- Problem statement:
Exact reproduction required: the lines below from the line with "(202, 219) = (331, 118): none -> brown lamp" to the line with "(708, 355) = (669, 296): blue", both ends included, and no others.

- Stored records:
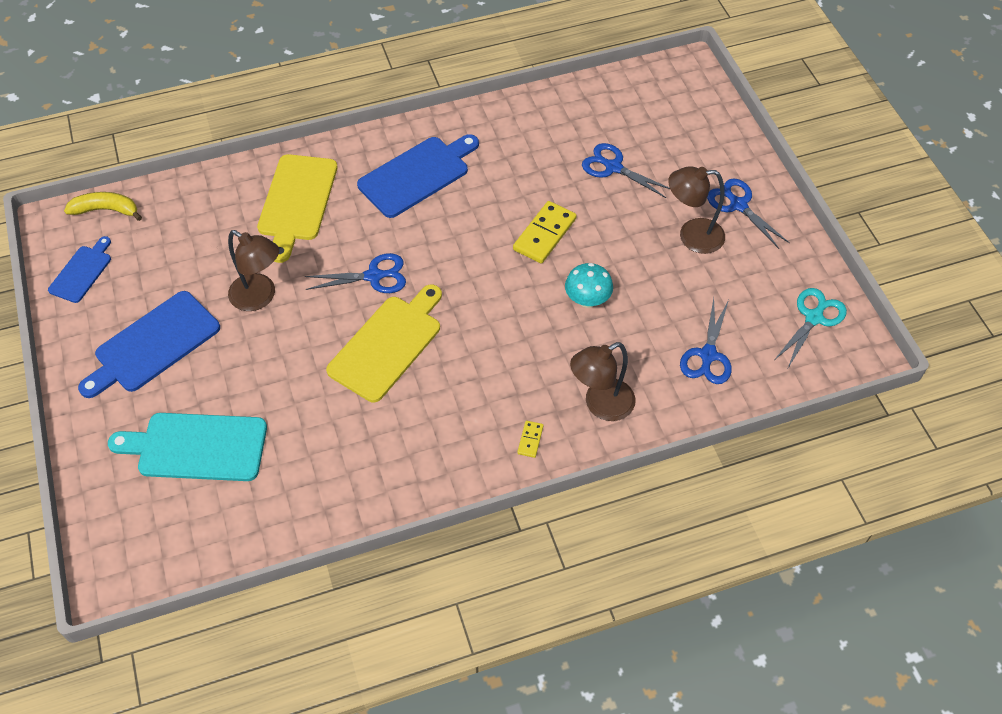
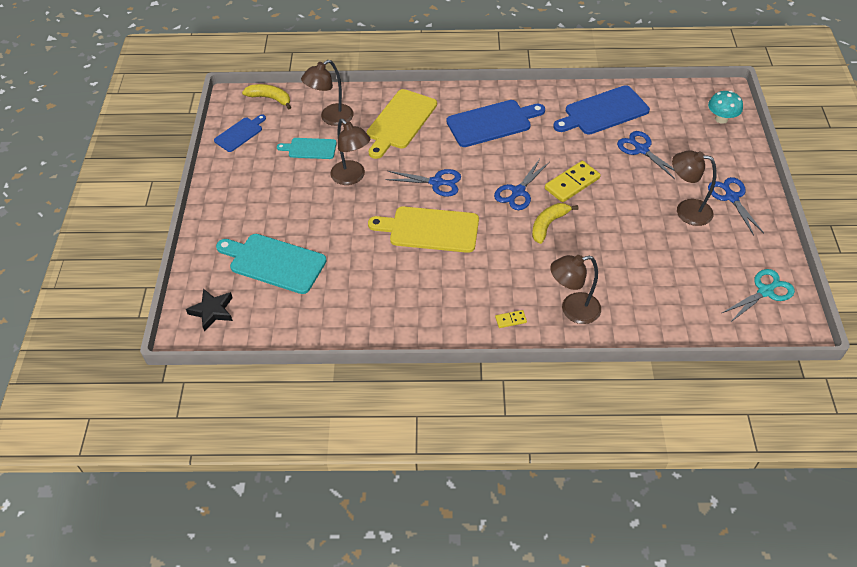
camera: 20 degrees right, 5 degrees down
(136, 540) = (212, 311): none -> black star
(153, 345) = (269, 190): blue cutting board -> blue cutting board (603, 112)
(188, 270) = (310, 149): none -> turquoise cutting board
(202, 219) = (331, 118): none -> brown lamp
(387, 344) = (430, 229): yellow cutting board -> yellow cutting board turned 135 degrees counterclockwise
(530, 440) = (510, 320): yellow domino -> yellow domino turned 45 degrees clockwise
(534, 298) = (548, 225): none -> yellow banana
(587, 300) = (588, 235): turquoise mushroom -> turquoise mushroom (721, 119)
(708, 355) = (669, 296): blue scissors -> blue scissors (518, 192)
==
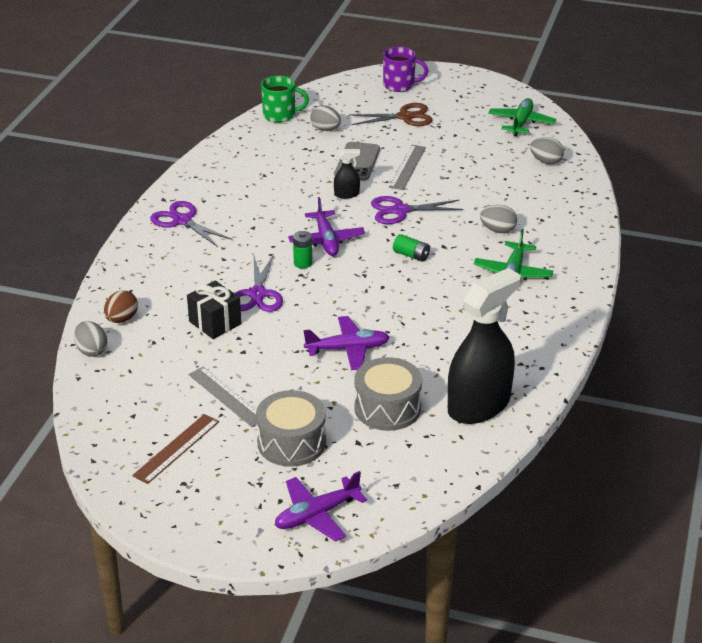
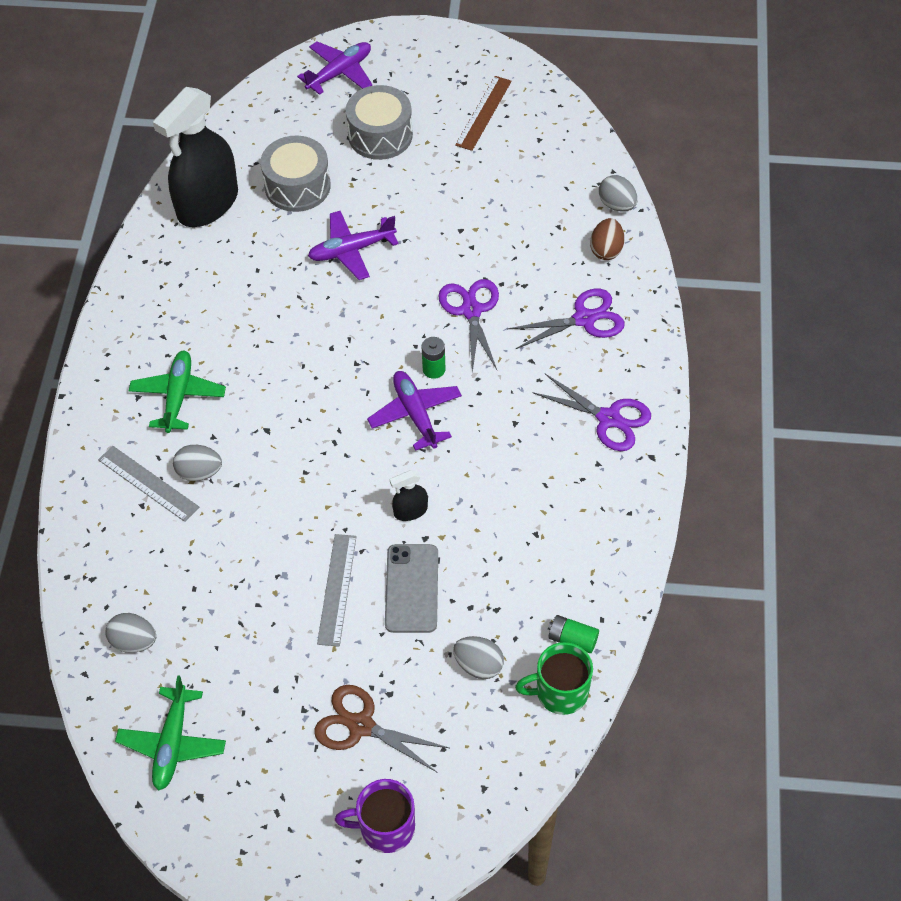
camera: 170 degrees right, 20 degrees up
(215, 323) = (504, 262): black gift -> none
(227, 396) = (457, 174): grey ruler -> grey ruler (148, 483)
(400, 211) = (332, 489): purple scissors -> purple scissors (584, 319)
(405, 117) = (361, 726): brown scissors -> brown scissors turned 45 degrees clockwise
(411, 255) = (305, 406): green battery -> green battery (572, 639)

- Result for this exercise:
(202, 219) = (331, 118): none -> brown lamp
(387, 344) = (430, 229): yellow cutting board -> yellow cutting board turned 135 degrees counterclockwise
(530, 440) = (510, 320): yellow domino -> yellow domino turned 45 degrees clockwise
(534, 298) = (548, 225): none -> yellow banana
(587, 300) = (588, 235): turquoise mushroom -> turquoise mushroom (721, 119)
(708, 355) = (669, 296): blue scissors -> blue scissors (518, 192)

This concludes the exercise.